### EXERCISE BRIEF
Output all entries exactly; images excluded.

### INPUT FOR THIS TASK
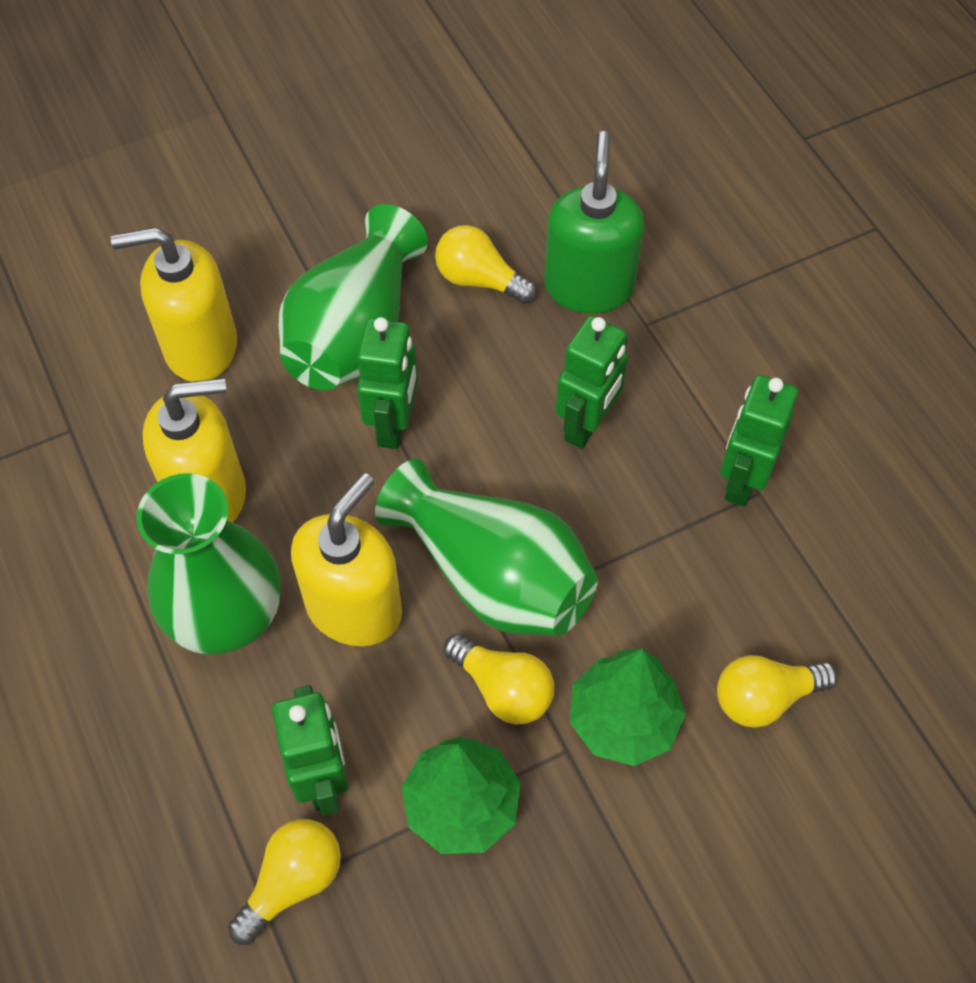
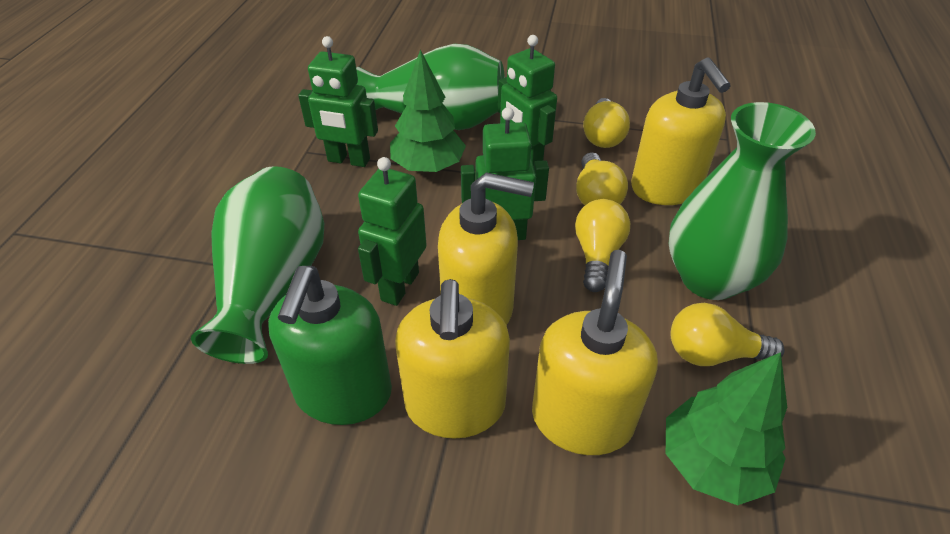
yellow soap dispenser: 3 -> 4

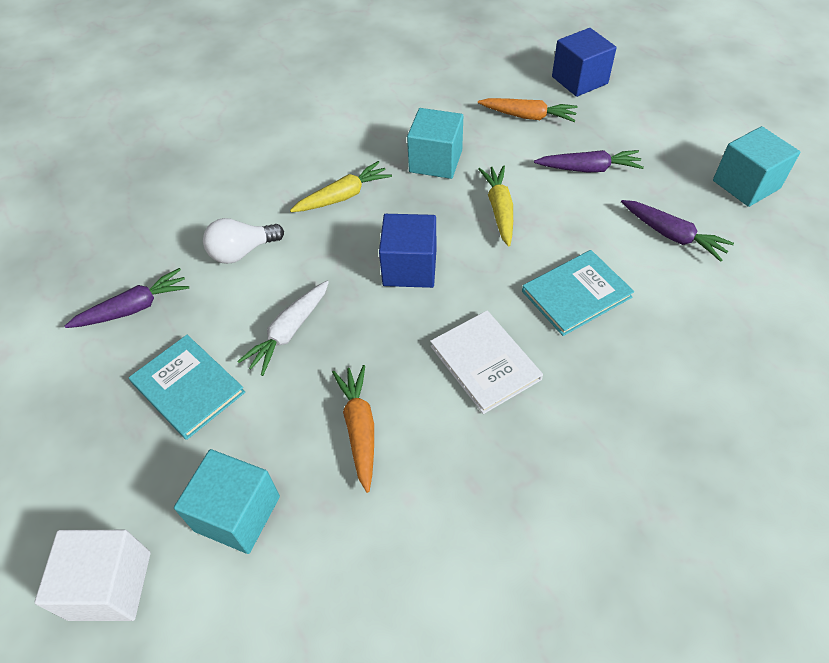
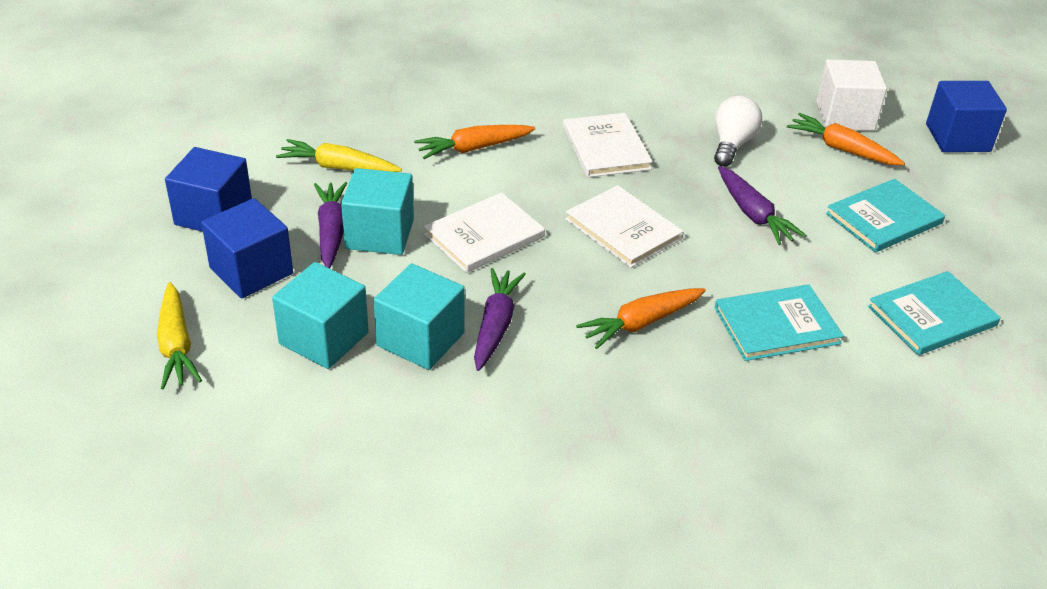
blue cube: 2 -> 3
orange carrot: 2 -> 3
turquoise book: 2 -> 3
white book: 1 -> 3
white carrot: 1 -> 0

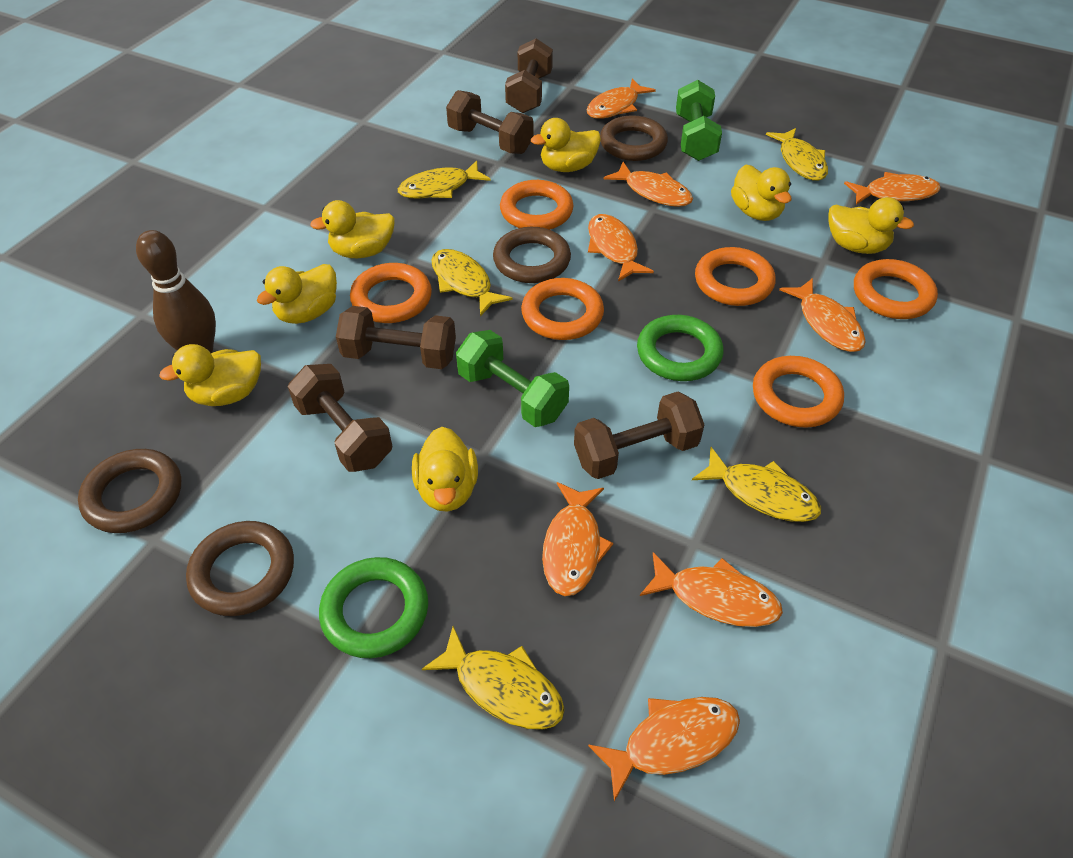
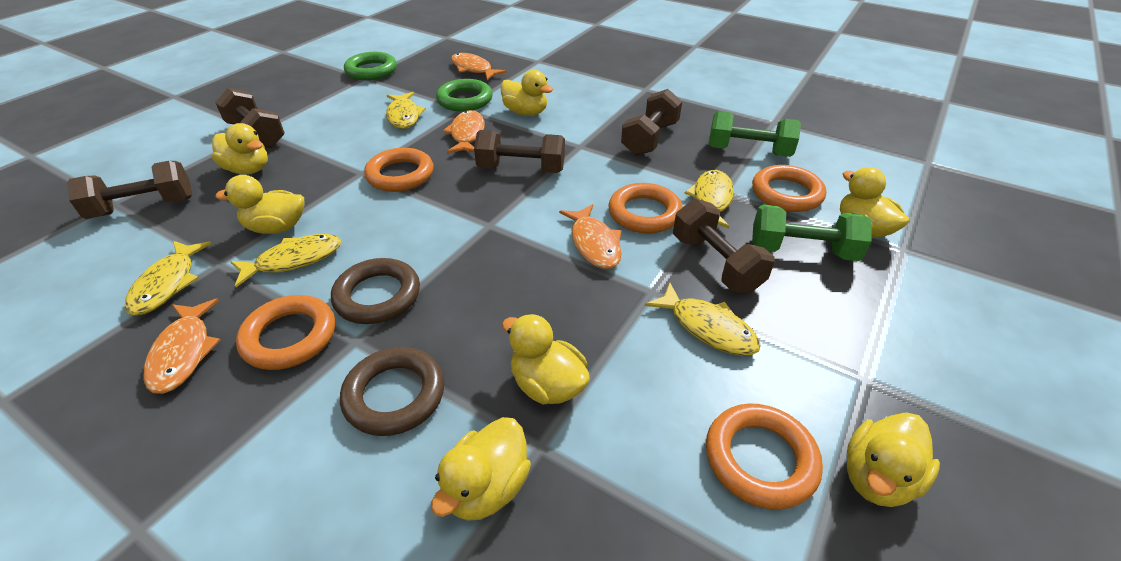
brown bowling pin: 1 -> 0
brown ring: 4 -> 2
orange fish: 8 -> 4
orange ring: 6 -> 5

### OUTPUT BELOW
yellow soap dispenser: 3 -> 4

blue cube: 2 -> 3
orange carrot: 2 -> 3
turquoise book: 2 -> 3
white book: 1 -> 3
white carrot: 1 -> 0

brown bowling pin: 1 -> 0
brown ring: 4 -> 2
orange fish: 8 -> 4
orange ring: 6 -> 5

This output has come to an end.